___ Data supplied

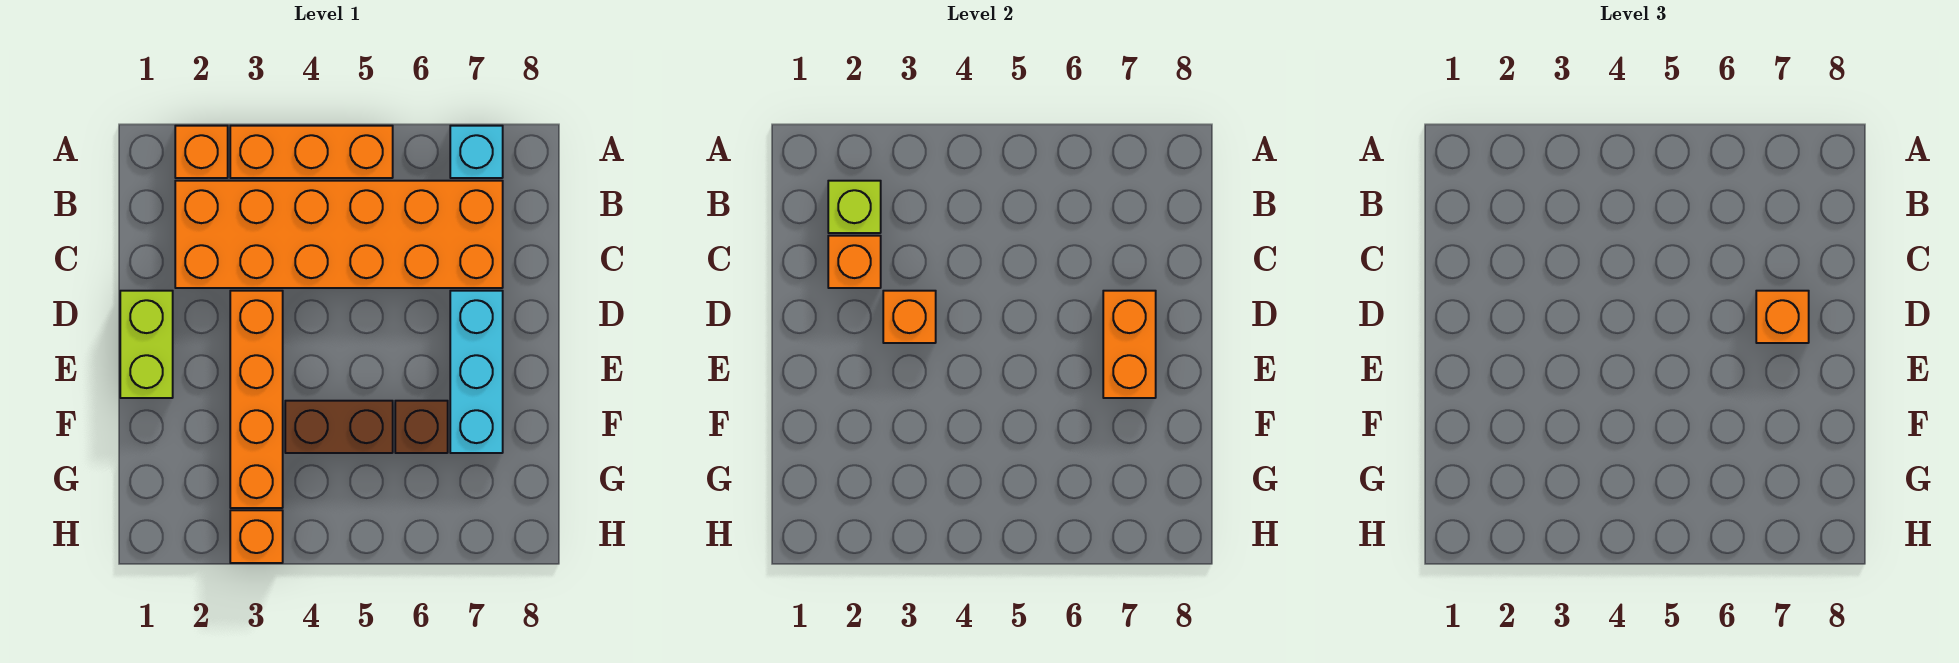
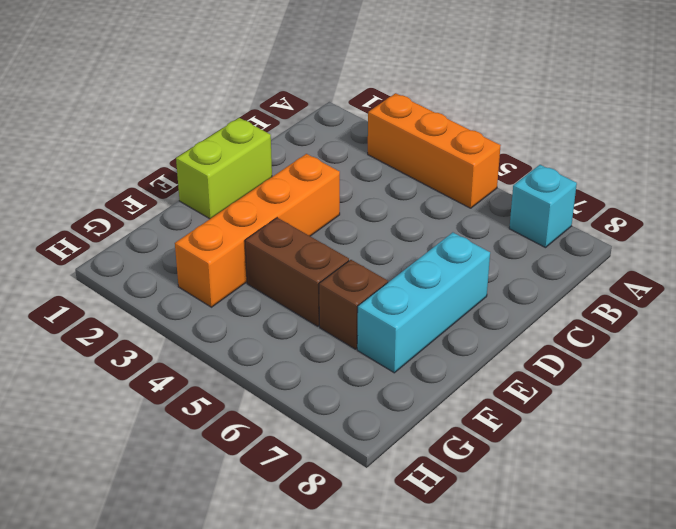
none -> orange brick A2 level 1
none -> orange brick B2:C7 level 1
none -> orange brick H3 level 1

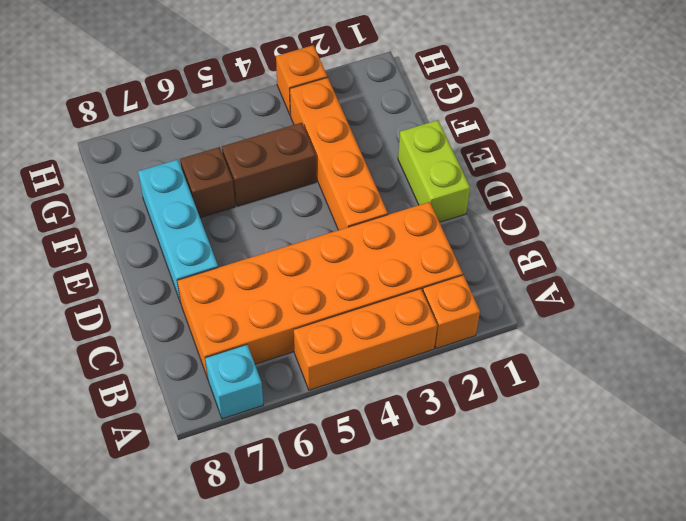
none -> lime brick B2 level 2
none -> orange brick C2 level 2
none -> orange brick D3 level 2

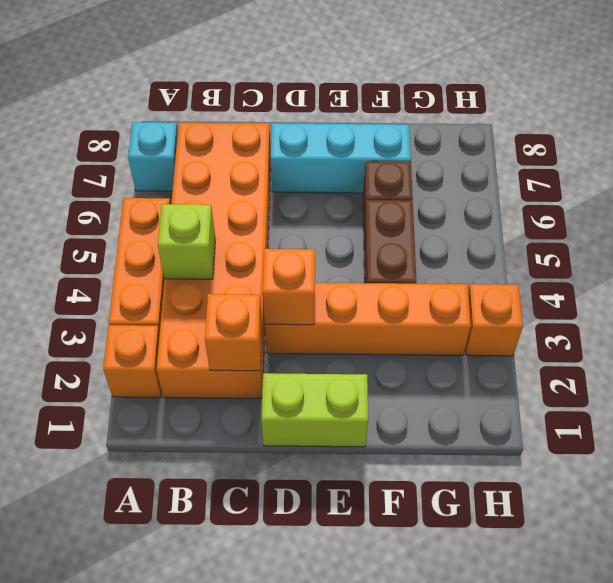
lime brick B4 level 2 -> lime brick B2 level 2
none -> orange brick D7:E7 level 2
none -> orange brick D7 level 3

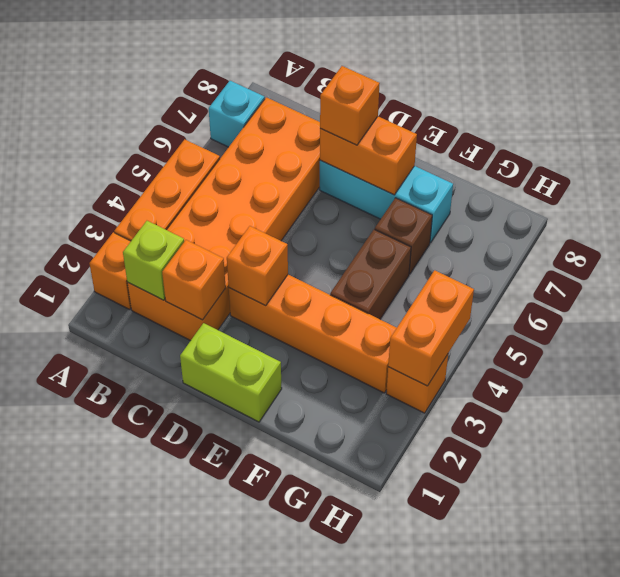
orange brick H3:H4 level 2 -> none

______

**Task statement:** No picture is to appear in the copy; every entry above is otherwise to be printed verbatim.

**Worked solution:**
none -> orange brick A2 level 1
none -> orange brick B2:C7 level 1
none -> orange brick H3 level 1

none -> lime brick B2 level 2
none -> orange brick C2 level 2
none -> orange brick D3 level 2

lime brick B4 level 2 -> lime brick B2 level 2
none -> orange brick D7:E7 level 2
none -> orange brick D7 level 3

orange brick H3:H4 level 2 -> none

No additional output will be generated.